* TASK GOAL:
For each record below, retype the text exactly and omit any image.

* STORED DATA:
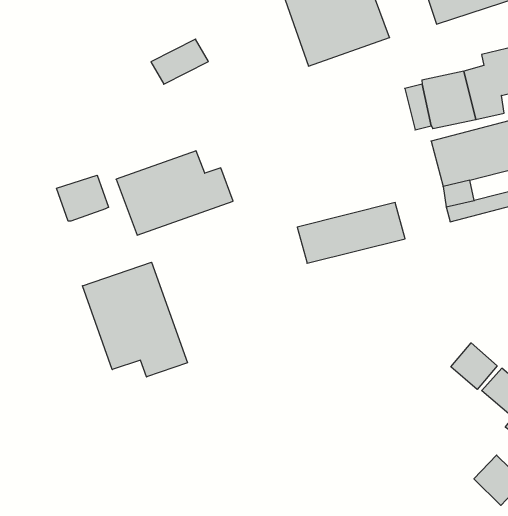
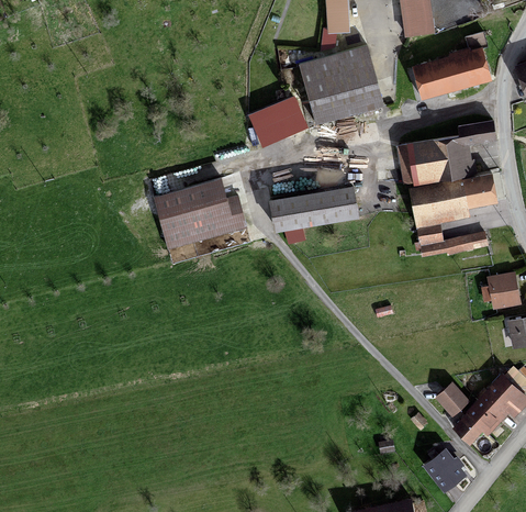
building: [151,39,208,84] -> [259,107,305,141]
building: [56,175,109,221] -> none
building: [297,203,405,263] -> [272,188,358,231]
building: [82,262,188,377] -> none
building: [451,343,497,389] -> none

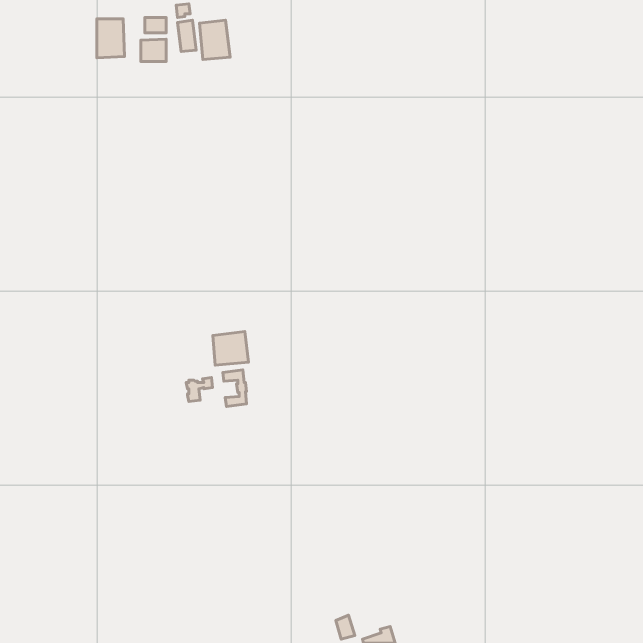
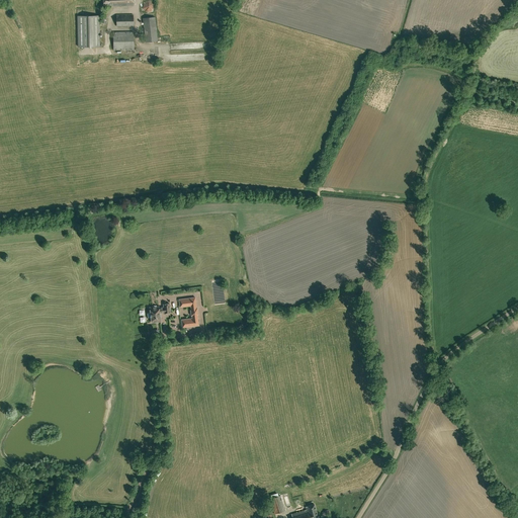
building: [200,20,230,59] -> none
building: [213,332,248,365] -> none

* REPLY:
building: [151,39,208,84] -> [259,107,305,141]
building: [56,175,109,221] -> none
building: [297,203,405,263] -> [272,188,358,231]
building: [82,262,188,377] -> none
building: [451,343,497,389] -> none

building: [200,20,230,59] -> none
building: [213,332,248,365] -> none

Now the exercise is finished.